Beginning at the line containing "tan round brick I4:J5 level 2 -> none", restate each line of the listing below word for word until the last one has been given.
---
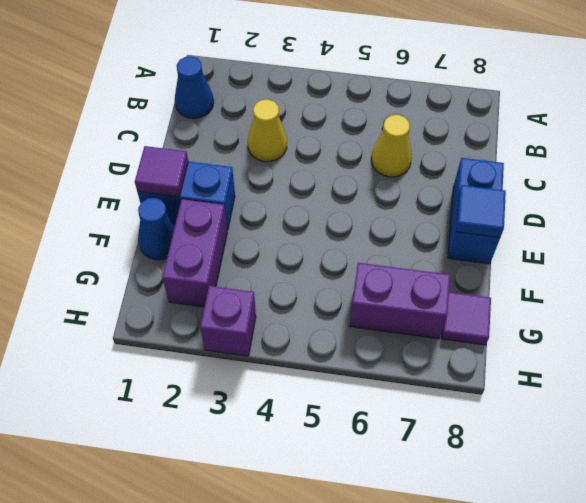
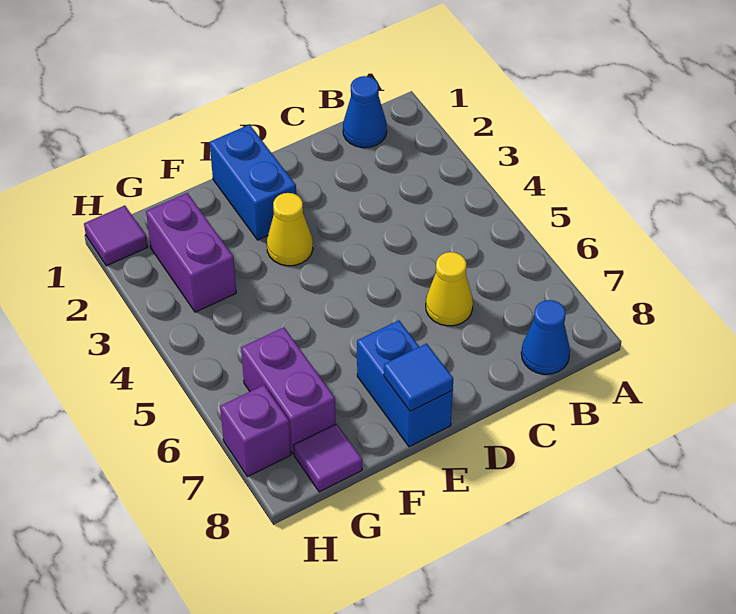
yellow cone C3 level 1 -> yellow cone E3 level 1
blue brick D8:E8 level 1 -> blue brick E7:E8 level 1
purple tile E1 level 2 -> purple tile H1 level 1
blue cone F1 level 1 -> blue cone B8 level 1
purple brick F2:G2 level 1 -> purple brick G2:G3 level 1
purple brick H3 level 1 -> purple brick H7 level 1

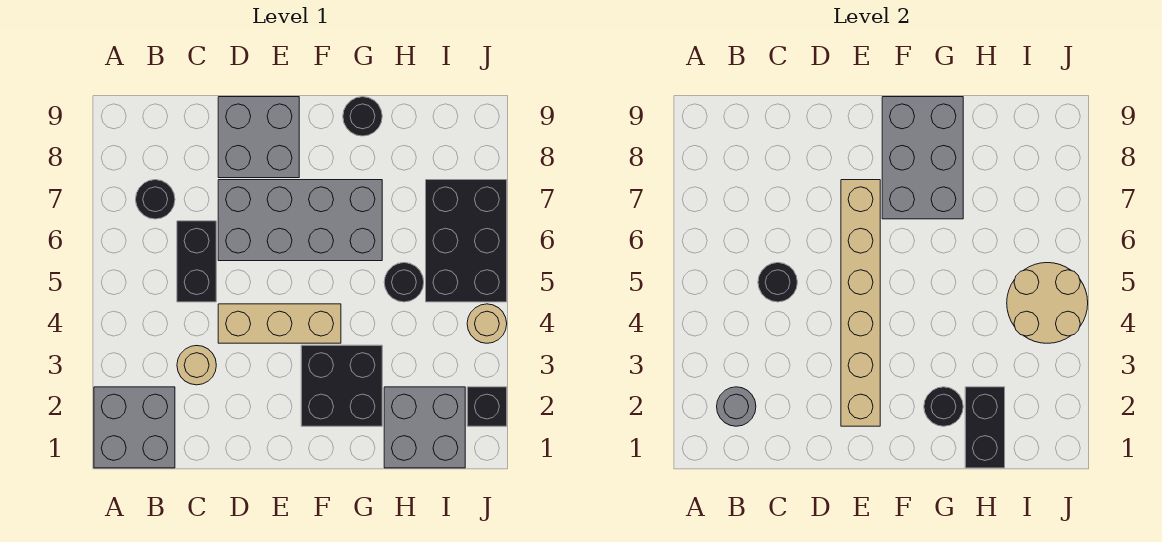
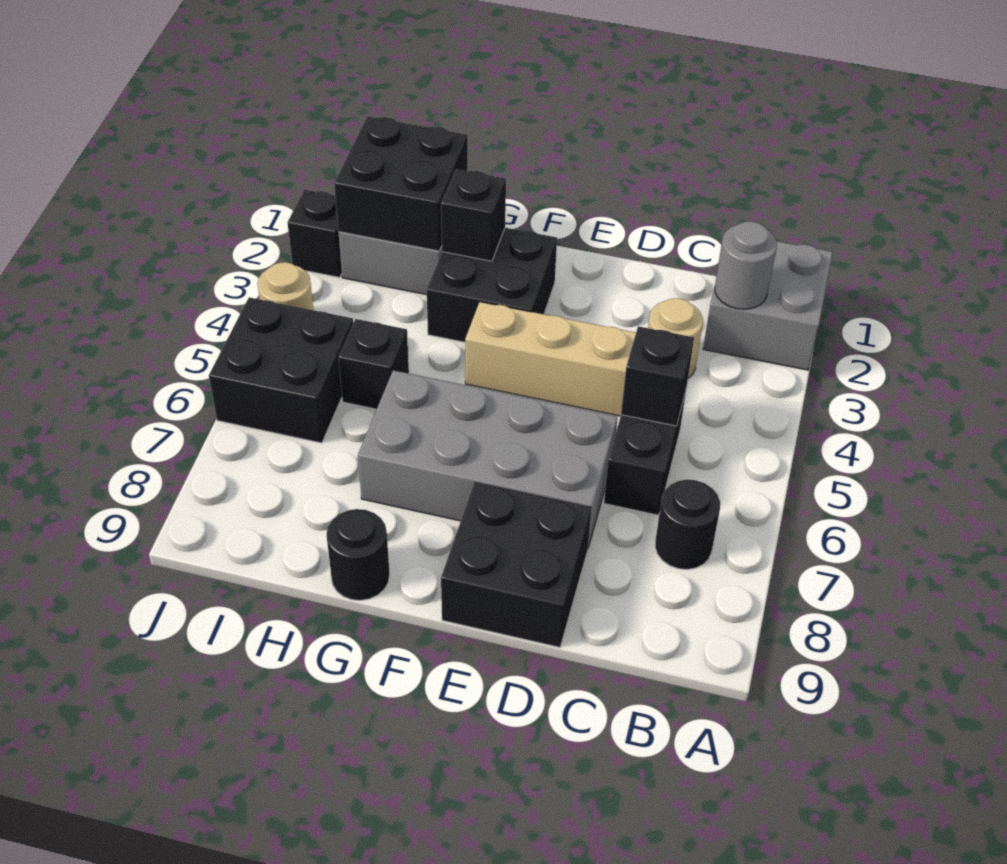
black round brick C5 level 2 -> black brick C5 level 2
grey brick D8:E9 level 1 -> black brick D8:E9 level 1
tan brick E2:E7 level 2 -> none
grey brick F7:G9 level 2 -> none
black round brick G2 level 2 -> black brick G2 level 2
black brick H1:H2 level 2 -> black brick H1:I2 level 2
black round brick H5 level 1 -> black brick H5 level 1
tan round brick I4:J5 level 2 -> none
black brick I5:J7 level 1 -> black brick I5:J6 level 1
---
**ANSWER TO THE EXERCISE:**
tan round brick I4:J5 level 2 -> none
black brick I5:J7 level 1 -> black brick I5:J6 level 1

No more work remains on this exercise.